_WHAT THE TASK REQUIRES_.
Repeat exactly the lines that run from the one containing "red candle (498" to the end of the data, and leave out all others.

_COLLECTED DATA_.
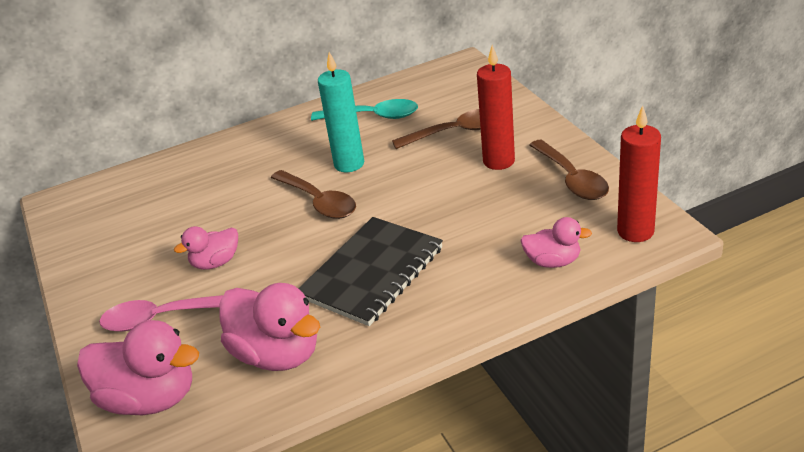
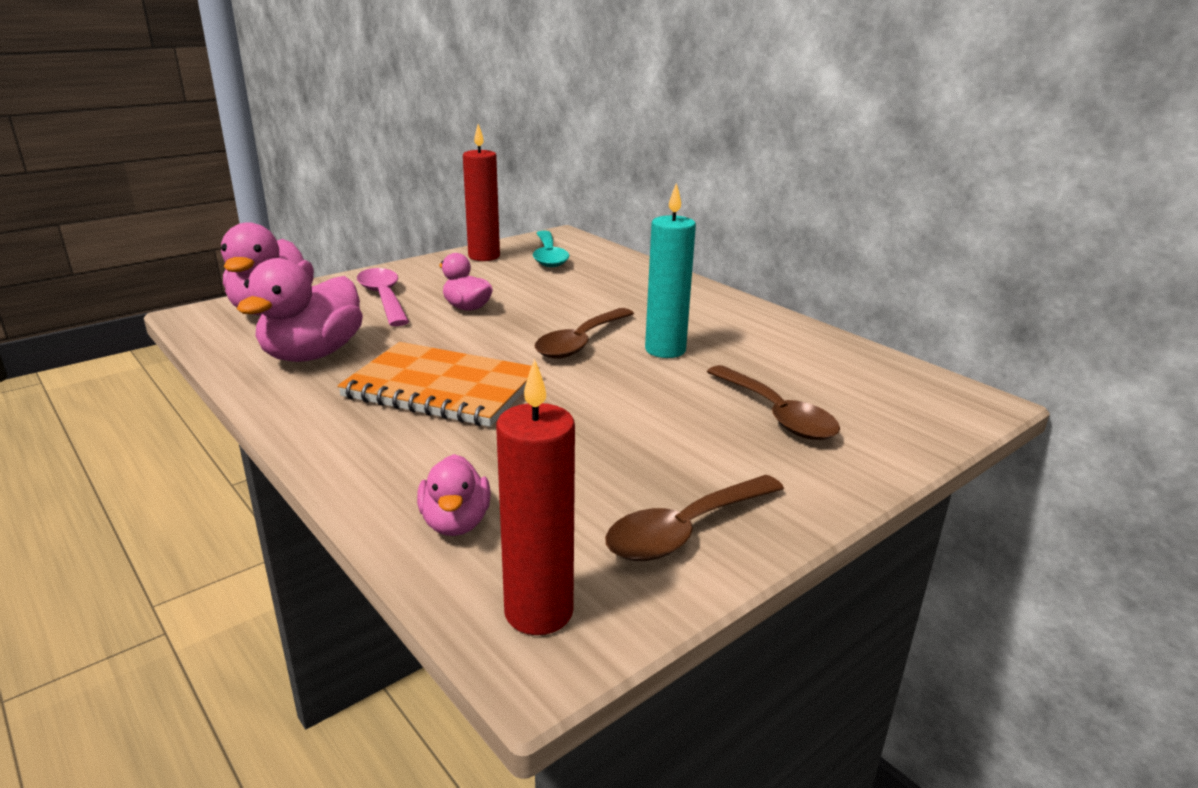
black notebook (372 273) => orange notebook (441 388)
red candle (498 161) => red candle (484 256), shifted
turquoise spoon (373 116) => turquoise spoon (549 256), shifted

_ANSWER AREA_.
red candle (498 161) => red candle (484 256), shifted
turquoise spoon (373 116) => turquoise spoon (549 256), shifted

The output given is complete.